BEGIN Task material

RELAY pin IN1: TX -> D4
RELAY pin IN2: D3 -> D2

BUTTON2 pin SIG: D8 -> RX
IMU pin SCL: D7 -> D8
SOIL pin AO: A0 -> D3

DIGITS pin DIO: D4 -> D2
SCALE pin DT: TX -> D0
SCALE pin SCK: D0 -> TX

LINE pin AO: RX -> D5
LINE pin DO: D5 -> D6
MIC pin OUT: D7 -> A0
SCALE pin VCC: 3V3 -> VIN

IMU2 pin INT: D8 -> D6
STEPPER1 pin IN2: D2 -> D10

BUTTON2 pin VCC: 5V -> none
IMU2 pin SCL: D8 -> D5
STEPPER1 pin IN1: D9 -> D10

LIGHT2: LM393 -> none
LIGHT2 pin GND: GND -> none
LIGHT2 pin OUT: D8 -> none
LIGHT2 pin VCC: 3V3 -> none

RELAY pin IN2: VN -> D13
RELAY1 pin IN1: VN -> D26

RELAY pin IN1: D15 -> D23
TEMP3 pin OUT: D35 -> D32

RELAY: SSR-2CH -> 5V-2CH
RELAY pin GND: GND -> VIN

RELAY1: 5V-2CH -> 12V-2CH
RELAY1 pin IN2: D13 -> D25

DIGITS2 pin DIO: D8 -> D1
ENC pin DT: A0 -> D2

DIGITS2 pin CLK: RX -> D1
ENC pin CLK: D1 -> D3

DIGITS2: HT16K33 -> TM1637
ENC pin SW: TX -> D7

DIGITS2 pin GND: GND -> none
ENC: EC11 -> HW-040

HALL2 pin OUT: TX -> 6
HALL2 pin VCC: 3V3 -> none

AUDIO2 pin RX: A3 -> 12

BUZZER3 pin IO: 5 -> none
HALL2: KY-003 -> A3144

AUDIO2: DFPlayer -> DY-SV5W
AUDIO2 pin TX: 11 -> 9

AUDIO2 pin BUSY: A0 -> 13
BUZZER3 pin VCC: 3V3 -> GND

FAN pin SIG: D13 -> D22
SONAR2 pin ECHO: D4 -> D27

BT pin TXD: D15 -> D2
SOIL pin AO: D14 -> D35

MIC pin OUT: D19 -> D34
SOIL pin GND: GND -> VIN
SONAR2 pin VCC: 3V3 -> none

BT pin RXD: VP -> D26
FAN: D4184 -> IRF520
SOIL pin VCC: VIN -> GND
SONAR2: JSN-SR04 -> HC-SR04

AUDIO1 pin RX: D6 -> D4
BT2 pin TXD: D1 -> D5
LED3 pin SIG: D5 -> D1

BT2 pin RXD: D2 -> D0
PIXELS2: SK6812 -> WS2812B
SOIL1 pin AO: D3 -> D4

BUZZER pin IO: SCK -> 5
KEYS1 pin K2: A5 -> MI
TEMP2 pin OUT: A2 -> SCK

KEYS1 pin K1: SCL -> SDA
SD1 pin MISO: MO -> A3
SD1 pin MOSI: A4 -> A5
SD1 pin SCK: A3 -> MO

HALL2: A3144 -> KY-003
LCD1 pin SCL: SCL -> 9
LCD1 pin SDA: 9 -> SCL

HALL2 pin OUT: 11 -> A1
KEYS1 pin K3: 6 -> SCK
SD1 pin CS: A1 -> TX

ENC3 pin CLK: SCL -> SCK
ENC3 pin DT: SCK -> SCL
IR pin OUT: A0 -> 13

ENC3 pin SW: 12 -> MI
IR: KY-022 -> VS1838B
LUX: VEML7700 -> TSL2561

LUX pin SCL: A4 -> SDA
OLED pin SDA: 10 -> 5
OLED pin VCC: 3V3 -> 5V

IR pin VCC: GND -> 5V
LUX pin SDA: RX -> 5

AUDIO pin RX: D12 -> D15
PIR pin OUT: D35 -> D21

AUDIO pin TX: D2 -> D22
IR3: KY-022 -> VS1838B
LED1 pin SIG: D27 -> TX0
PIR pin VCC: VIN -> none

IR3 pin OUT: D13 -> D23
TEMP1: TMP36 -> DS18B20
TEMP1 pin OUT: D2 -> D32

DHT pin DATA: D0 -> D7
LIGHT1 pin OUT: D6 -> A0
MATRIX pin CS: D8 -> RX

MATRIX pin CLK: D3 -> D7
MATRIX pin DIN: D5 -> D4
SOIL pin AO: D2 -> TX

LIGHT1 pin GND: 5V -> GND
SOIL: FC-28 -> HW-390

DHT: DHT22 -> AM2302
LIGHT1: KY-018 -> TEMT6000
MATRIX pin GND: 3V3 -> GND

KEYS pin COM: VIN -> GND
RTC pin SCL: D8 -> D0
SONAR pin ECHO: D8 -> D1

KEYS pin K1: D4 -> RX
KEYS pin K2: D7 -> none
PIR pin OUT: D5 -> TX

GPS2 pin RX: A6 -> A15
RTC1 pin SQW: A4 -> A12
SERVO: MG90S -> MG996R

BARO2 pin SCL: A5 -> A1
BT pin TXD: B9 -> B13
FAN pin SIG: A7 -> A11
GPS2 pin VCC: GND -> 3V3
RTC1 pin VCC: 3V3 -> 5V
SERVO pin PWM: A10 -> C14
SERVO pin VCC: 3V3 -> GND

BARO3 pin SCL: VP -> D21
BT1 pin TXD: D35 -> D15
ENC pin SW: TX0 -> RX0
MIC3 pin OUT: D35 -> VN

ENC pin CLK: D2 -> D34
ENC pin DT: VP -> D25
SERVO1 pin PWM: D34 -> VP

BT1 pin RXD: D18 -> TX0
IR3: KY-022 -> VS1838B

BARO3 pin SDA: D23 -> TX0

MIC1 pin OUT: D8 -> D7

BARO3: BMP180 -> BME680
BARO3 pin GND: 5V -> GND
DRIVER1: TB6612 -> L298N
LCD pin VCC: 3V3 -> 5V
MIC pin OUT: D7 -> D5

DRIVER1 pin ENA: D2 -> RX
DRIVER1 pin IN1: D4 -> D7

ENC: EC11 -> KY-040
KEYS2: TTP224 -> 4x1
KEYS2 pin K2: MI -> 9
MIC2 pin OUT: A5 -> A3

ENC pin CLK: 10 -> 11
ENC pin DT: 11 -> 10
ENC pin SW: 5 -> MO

END Task material

Brief
Retype the whole listing exactly.

Worked solution
RELAY pin IN1: TX -> D4
RELAY pin IN2: D3 -> D2

BUTTON2 pin SIG: D8 -> RX
IMU pin SCL: D7 -> D8
SOIL pin AO: A0 -> D3

DIGITS pin DIO: D4 -> D2
SCALE pin DT: TX -> D0
SCALE pin SCK: D0 -> TX

LINE pin AO: RX -> D5
LINE pin DO: D5 -> D6
MIC pin OUT: D7 -> A0
SCALE pin VCC: 3V3 -> VIN

IMU2 pin INT: D8 -> D6
STEPPER1 pin IN2: D2 -> D10

BUTTON2 pin VCC: 5V -> none
IMU2 pin SCL: D8 -> D5
STEPPER1 pin IN1: D9 -> D10

LIGHT2: LM393 -> none
LIGHT2 pin GND: GND -> none
LIGHT2 pin OUT: D8 -> none
LIGHT2 pin VCC: 3V3 -> none

RELAY pin IN2: VN -> D13
RELAY1 pin IN1: VN -> D26

RELAY pin IN1: D15 -> D23
TEMP3 pin OUT: D35 -> D32

RELAY: SSR-2CH -> 5V-2CH
RELAY pin GND: GND -> VIN

RELAY1: 5V-2CH -> 12V-2CH
RELAY1 pin IN2: D13 -> D25

DIGITS2 pin DIO: D8 -> D1
ENC pin DT: A0 -> D2

DIGITS2 pin CLK: RX -> D1
ENC pin CLK: D1 -> D3

DIGITS2: HT16K33 -> TM1637
ENC pin SW: TX -> D7

DIGITS2 pin GND: GND -> none
ENC: EC11 -> HW-040

HALL2 pin OUT: TX -> 6
HALL2 pin VCC: 3V3 -> none

AUDIO2 pin RX: A3 -> 12

BUZZER3 pin IO: 5 -> none
HALL2: KY-003 -> A3144

AUDIO2: DFPlayer -> DY-SV5W
AUDIO2 pin TX: 11 -> 9

AUDIO2 pin BUSY: A0 -> 13
BUZZER3 pin VCC: 3V3 -> GND

FAN pin SIG: D13 -> D22
SONAR2 pin ECHO: D4 -> D27

BT pin TXD: D15 -> D2
SOIL pin AO: D14 -> D35

MIC pin OUT: D19 -> D34
SOIL pin GND: GND -> VIN
SONAR2 pin VCC: 3V3 -> none

BT pin RXD: VP -> D26
FAN: D4184 -> IRF520
SOIL pin VCC: VIN -> GND
SONAR2: JSN-SR04 -> HC-SR04

AUDIO1 pin RX: D6 -> D4
BT2 pin TXD: D1 -> D5
LED3 pin SIG: D5 -> D1

BT2 pin RXD: D2 -> D0
PIXELS2: SK6812 -> WS2812B
SOIL1 pin AO: D3 -> D4

BUZZER pin IO: SCK -> 5
KEYS1 pin K2: A5 -> MI
TEMP2 pin OUT: A2 -> SCK

KEYS1 pin K1: SCL -> SDA
SD1 pin MISO: MO -> A3
SD1 pin MOSI: A4 -> A5
SD1 pin SCK: A3 -> MO

HALL2: A3144 -> KY-003
LCD1 pin SCL: SCL -> 9
LCD1 pin SDA: 9 -> SCL

HALL2 pin OUT: 11 -> A1
KEYS1 pin K3: 6 -> SCK
SD1 pin CS: A1 -> TX

ENC3 pin CLK: SCL -> SCK
ENC3 pin DT: SCK -> SCL
IR pin OUT: A0 -> 13

ENC3 pin SW: 12 -> MI
IR: KY-022 -> VS1838B
LUX: VEML7700 -> TSL2561

LUX pin SCL: A4 -> SDA
OLED pin SDA: 10 -> 5
OLED pin VCC: 3V3 -> 5V

IR pin VCC: GND -> 5V
LUX pin SDA: RX -> 5

AUDIO pin RX: D12 -> D15
PIR pin OUT: D35 -> D21

AUDIO pin TX: D2 -> D22
IR3: KY-022 -> VS1838B
LED1 pin SIG: D27 -> TX0
PIR pin VCC: VIN -> none

IR3 pin OUT: D13 -> D23
TEMP1: TMP36 -> DS18B20
TEMP1 pin OUT: D2 -> D32

DHT pin DATA: D0 -> D7
LIGHT1 pin OUT: D6 -> A0
MATRIX pin CS: D8 -> RX

MATRIX pin CLK: D3 -> D7
MATRIX pin DIN: D5 -> D4
SOIL pin AO: D2 -> TX

LIGHT1 pin GND: 5V -> GND
SOIL: FC-28 -> HW-390

DHT: DHT22 -> AM2302
LIGHT1: KY-018 -> TEMT6000
MATRIX pin GND: 3V3 -> GND

KEYS pin COM: VIN -> GND
RTC pin SCL: D8 -> D0
SONAR pin ECHO: D8 -> D1

KEYS pin K1: D4 -> RX
KEYS pin K2: D7 -> none
PIR pin OUT: D5 -> TX

GPS2 pin RX: A6 -> A15
RTC1 pin SQW: A4 -> A12
SERVO: MG90S -> MG996R

BARO2 pin SCL: A5 -> A1
BT pin TXD: B9 -> B13
FAN pin SIG: A7 -> A11
GPS2 pin VCC: GND -> 3V3
RTC1 pin VCC: 3V3 -> 5V
SERVO pin PWM: A10 -> C14
SERVO pin VCC: 3V3 -> GND

BARO3 pin SCL: VP -> D21
BT1 pin TXD: D35 -> D15
ENC pin SW: TX0 -> RX0
MIC3 pin OUT: D35 -> VN

ENC pin CLK: D2 -> D34
ENC pin DT: VP -> D25
SERVO1 pin PWM: D34 -> VP

BT1 pin RXD: D18 -> TX0
IR3: KY-022 -> VS1838B

BARO3 pin SDA: D23 -> TX0

MIC1 pin OUT: D8 -> D7

BARO3: BMP180 -> BME680
BARO3 pin GND: 5V -> GND
DRIVER1: TB6612 -> L298N
LCD pin VCC: 3V3 -> 5V
MIC pin OUT: D7 -> D5

DRIVER1 pin ENA: D2 -> RX
DRIVER1 pin IN1: D4 -> D7

ENC: EC11 -> KY-040
KEYS2: TTP224 -> 4x1
KEYS2 pin K2: MI -> 9
MIC2 pin OUT: A5 -> A3

ENC pin CLK: 10 -> 11
ENC pin DT: 11 -> 10
ENC pin SW: 5 -> MO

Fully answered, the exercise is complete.